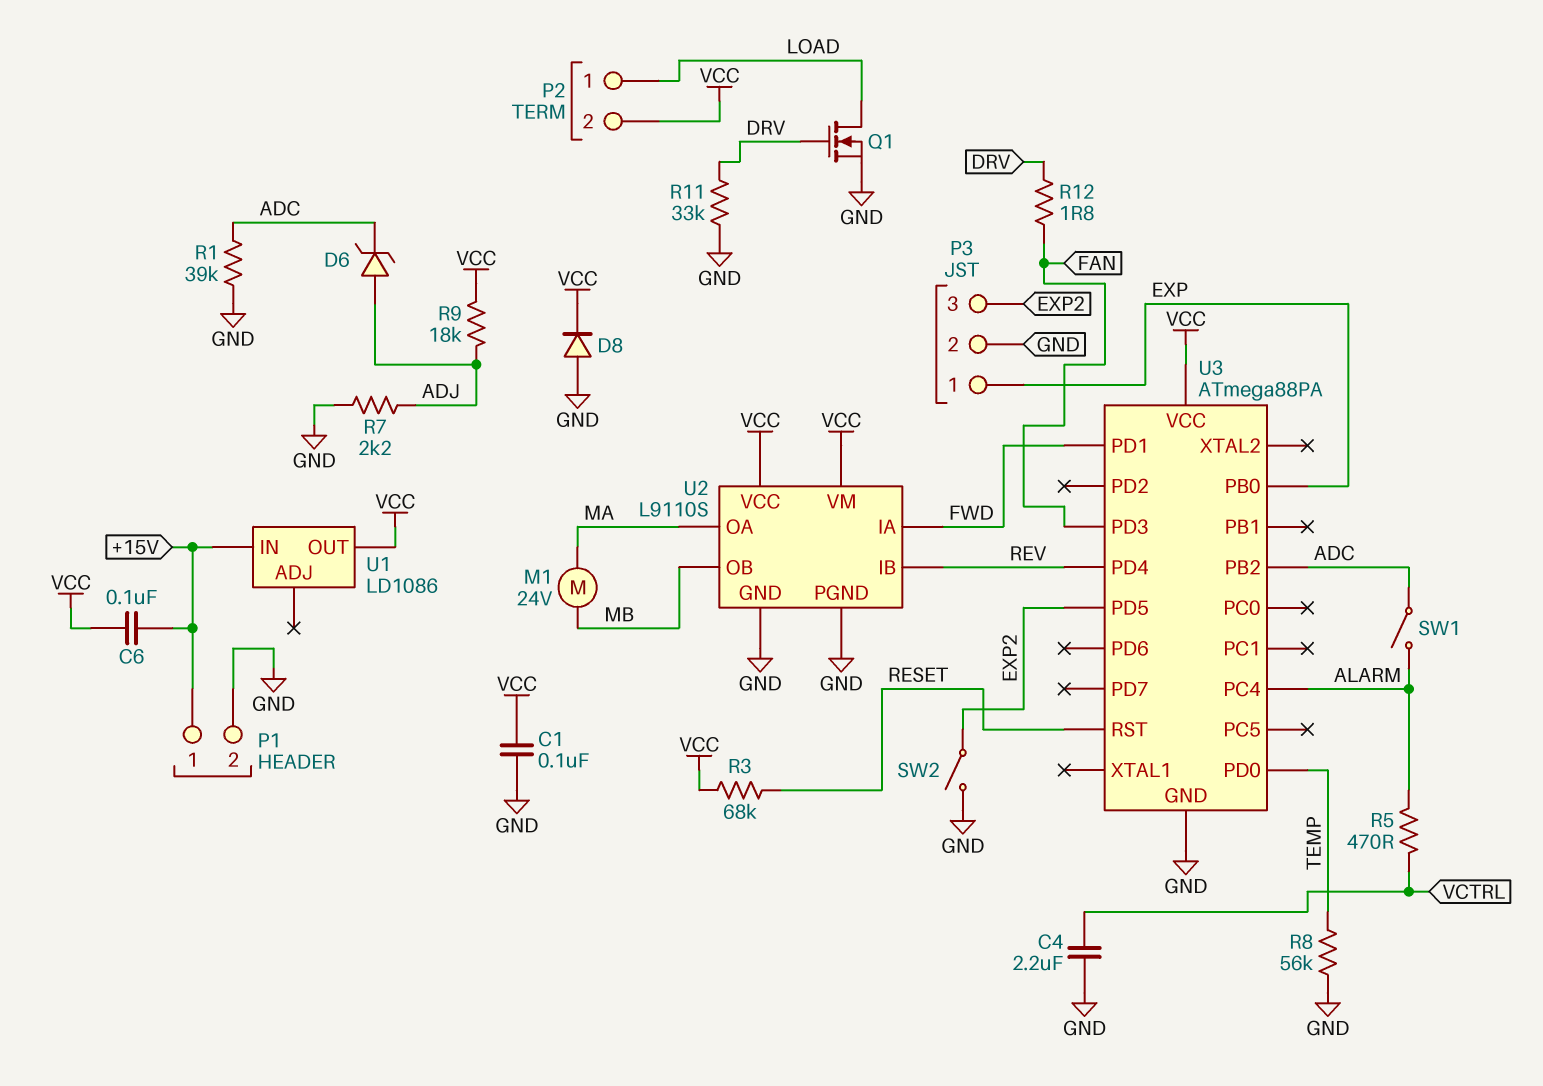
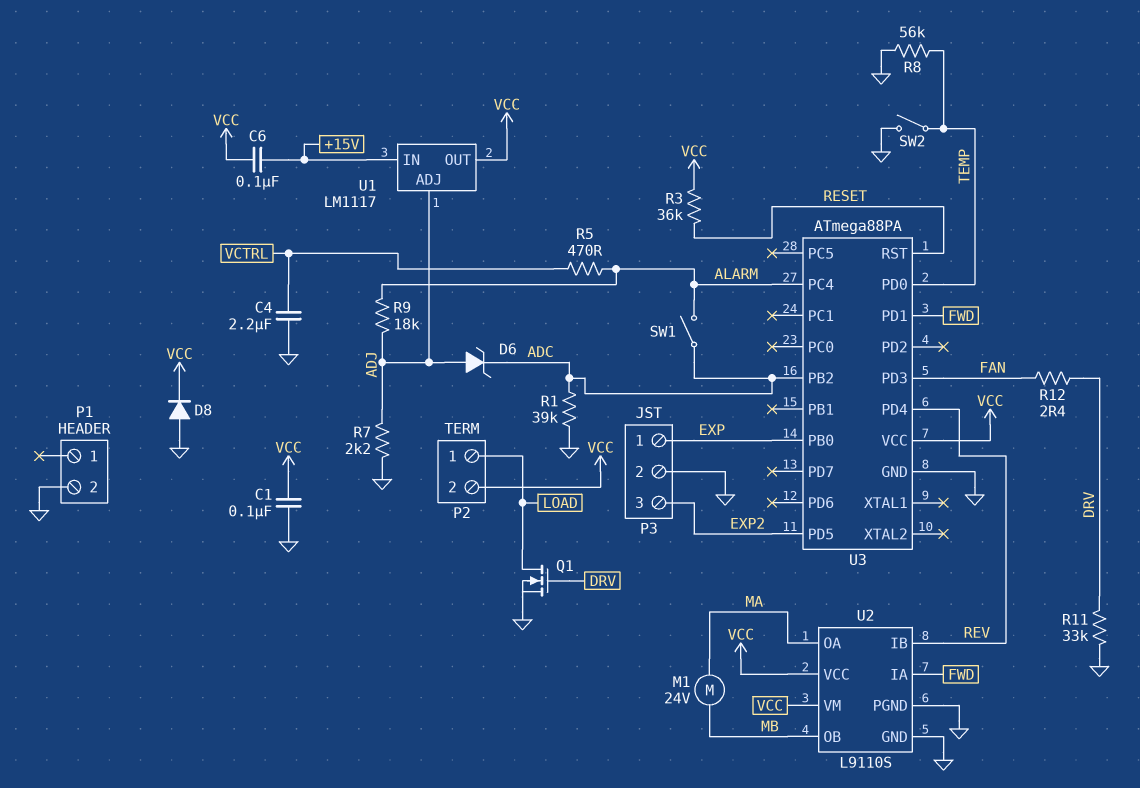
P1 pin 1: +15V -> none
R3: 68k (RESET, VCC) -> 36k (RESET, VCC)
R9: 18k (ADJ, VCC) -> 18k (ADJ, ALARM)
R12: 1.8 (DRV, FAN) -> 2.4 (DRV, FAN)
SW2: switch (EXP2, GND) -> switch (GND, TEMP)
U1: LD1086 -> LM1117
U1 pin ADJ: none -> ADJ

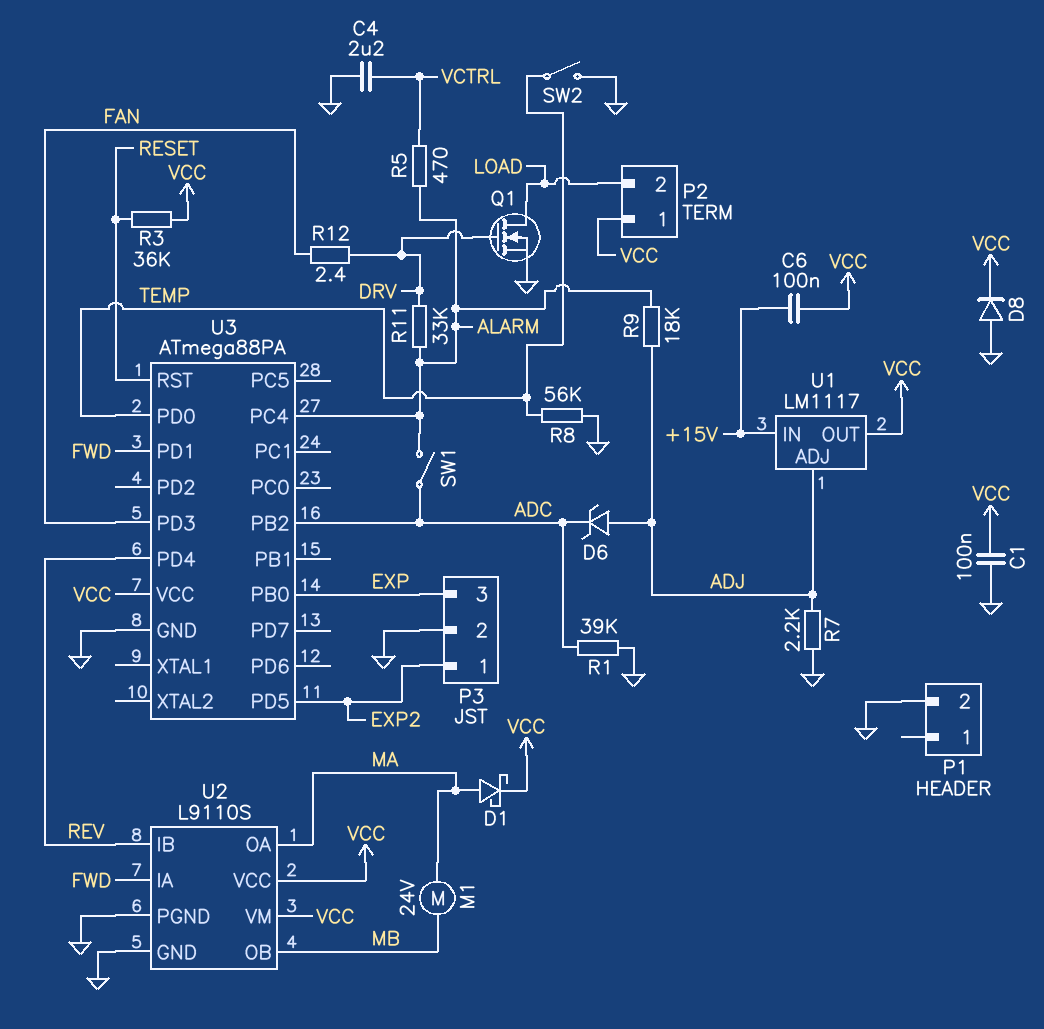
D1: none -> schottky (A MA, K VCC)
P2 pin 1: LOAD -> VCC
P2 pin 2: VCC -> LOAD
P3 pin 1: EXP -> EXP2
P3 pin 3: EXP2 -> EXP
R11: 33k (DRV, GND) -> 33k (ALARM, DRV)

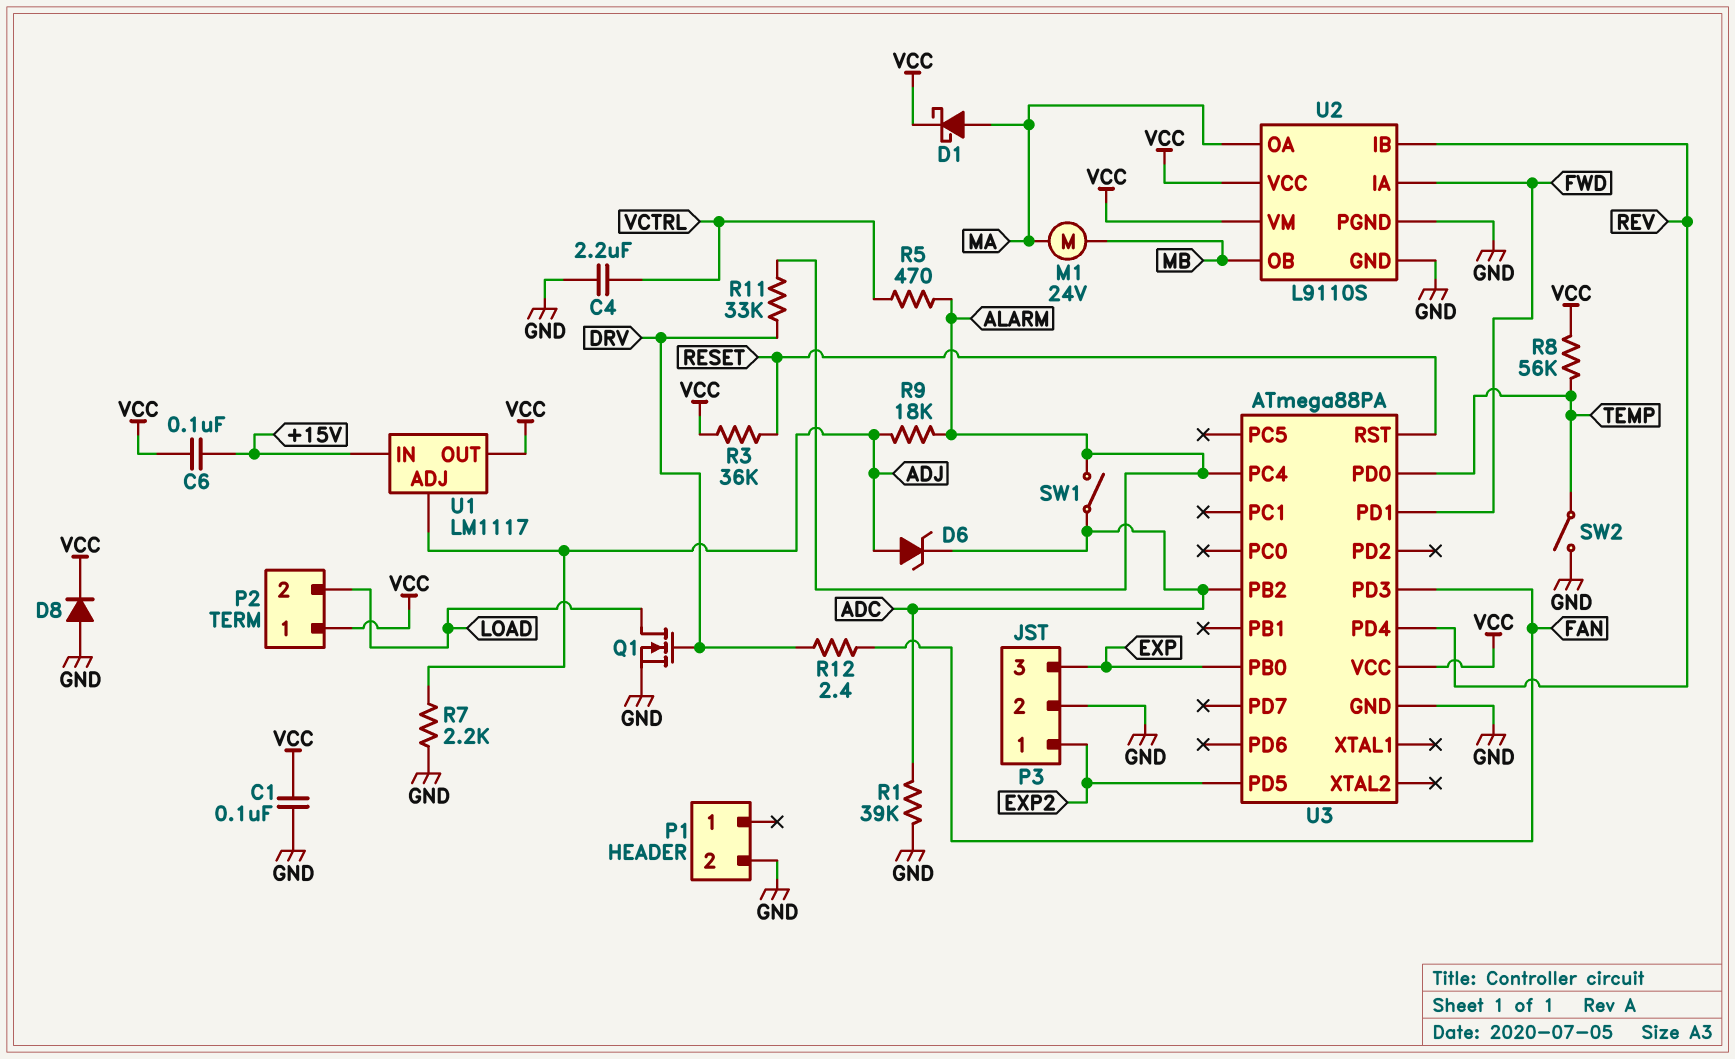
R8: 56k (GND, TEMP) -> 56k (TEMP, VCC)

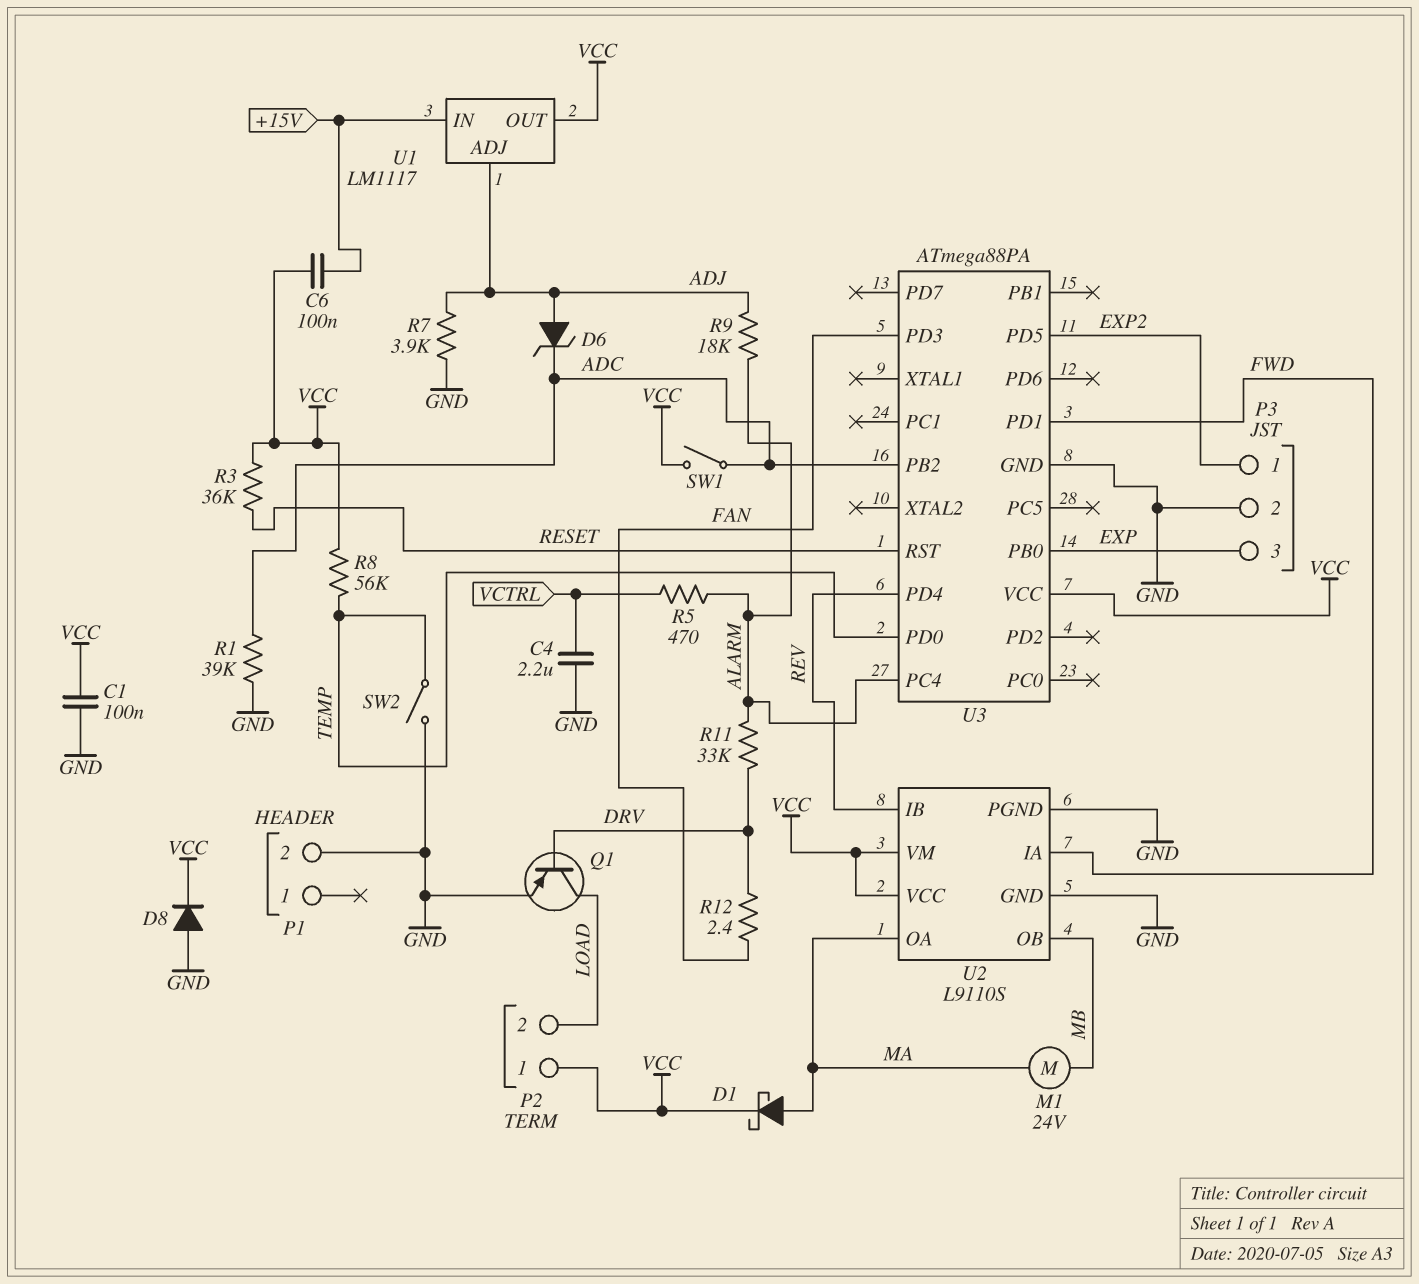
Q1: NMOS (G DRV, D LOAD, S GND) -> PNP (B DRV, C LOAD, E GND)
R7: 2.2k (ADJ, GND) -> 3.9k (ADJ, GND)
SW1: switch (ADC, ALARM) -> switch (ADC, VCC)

####

> [WORK ORDER] Nothing but the lines from the line containing "P2 pin 2: VCC -> LOAD" through the end of the records belongs in the answer, written out exactly, both ends included, without pictures.

> [RESULT OF THE TASK]
P2 pin 2: VCC -> LOAD
P3 pin 1: EXP -> EXP2
P3 pin 3: EXP2 -> EXP
R11: 33k (DRV, GND) -> 33k (ALARM, DRV)

R8: 56k (GND, TEMP) -> 56k (TEMP, VCC)

Q1: NMOS (G DRV, D LOAD, S GND) -> PNP (B DRV, C LOAD, E GND)
R7: 2.2k (ADJ, GND) -> 3.9k (ADJ, GND)
SW1: switch (ADC, ALARM) -> switch (ADC, VCC)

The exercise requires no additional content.